▶ [YOUR TASK]: From the first line of the entries below through the line bearing "purple square: (172, 184)", write out each line exactly. Omit pictures.

※

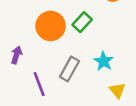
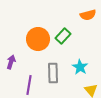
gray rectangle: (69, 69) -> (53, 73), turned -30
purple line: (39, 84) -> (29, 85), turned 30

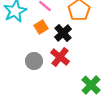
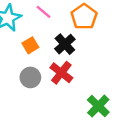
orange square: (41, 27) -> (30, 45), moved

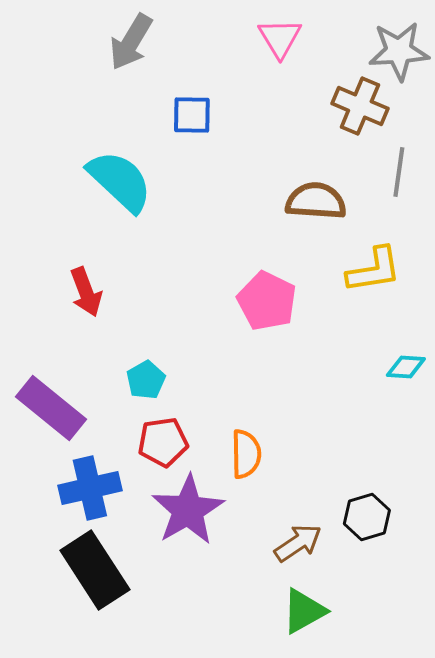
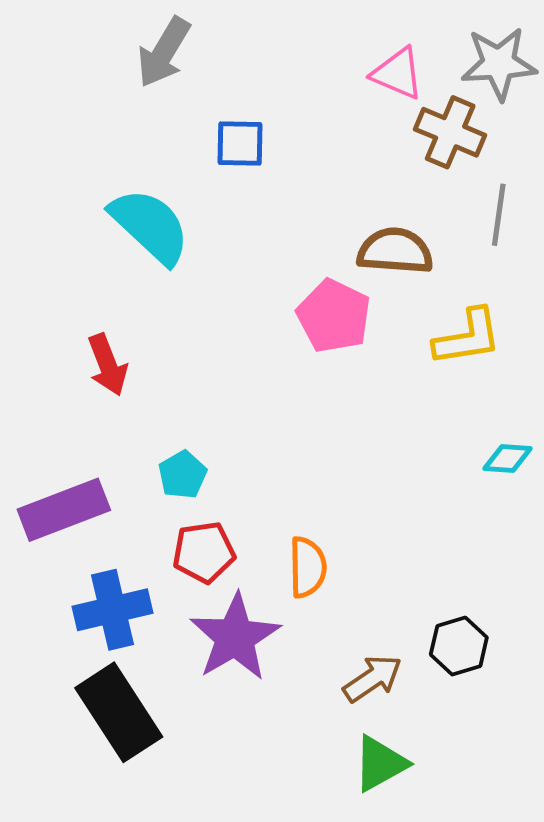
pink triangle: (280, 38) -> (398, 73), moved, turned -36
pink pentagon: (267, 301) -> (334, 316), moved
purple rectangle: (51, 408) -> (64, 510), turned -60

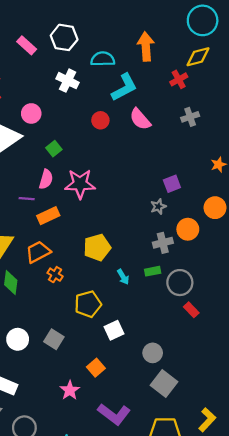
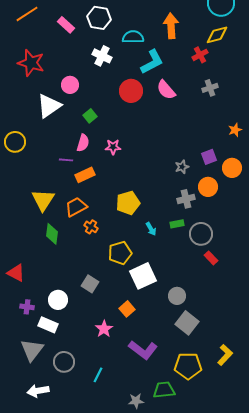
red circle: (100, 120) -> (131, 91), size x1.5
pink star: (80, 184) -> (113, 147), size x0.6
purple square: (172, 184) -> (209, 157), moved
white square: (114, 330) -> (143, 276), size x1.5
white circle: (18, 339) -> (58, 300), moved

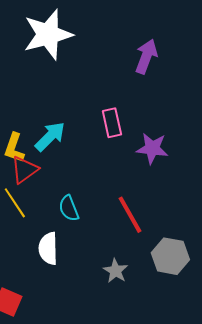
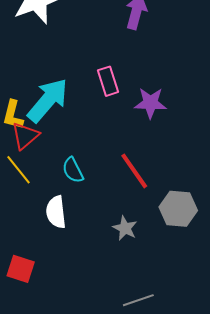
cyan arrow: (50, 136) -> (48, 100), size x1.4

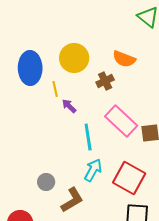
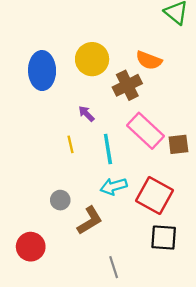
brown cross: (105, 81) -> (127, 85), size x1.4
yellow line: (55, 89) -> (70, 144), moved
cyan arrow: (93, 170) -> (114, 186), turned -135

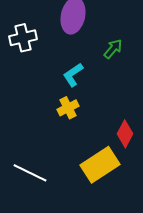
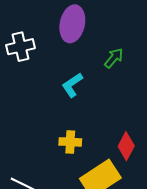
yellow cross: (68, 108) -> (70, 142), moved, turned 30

※

▶ [OUTPUT FOR THIS EXERCISE]:
gray rectangle: (69, 69) -> (53, 73), turned -30
purple line: (39, 84) -> (29, 85), turned 30

orange square: (41, 27) -> (30, 45), moved

pink triangle: (280, 38) -> (398, 73), moved, turned -36
pink pentagon: (267, 301) -> (334, 316), moved
purple rectangle: (51, 408) -> (64, 510), turned -60

red circle: (100, 120) -> (131, 91), size x1.5
pink star: (80, 184) -> (113, 147), size x0.6
purple square: (172, 184) -> (209, 157), moved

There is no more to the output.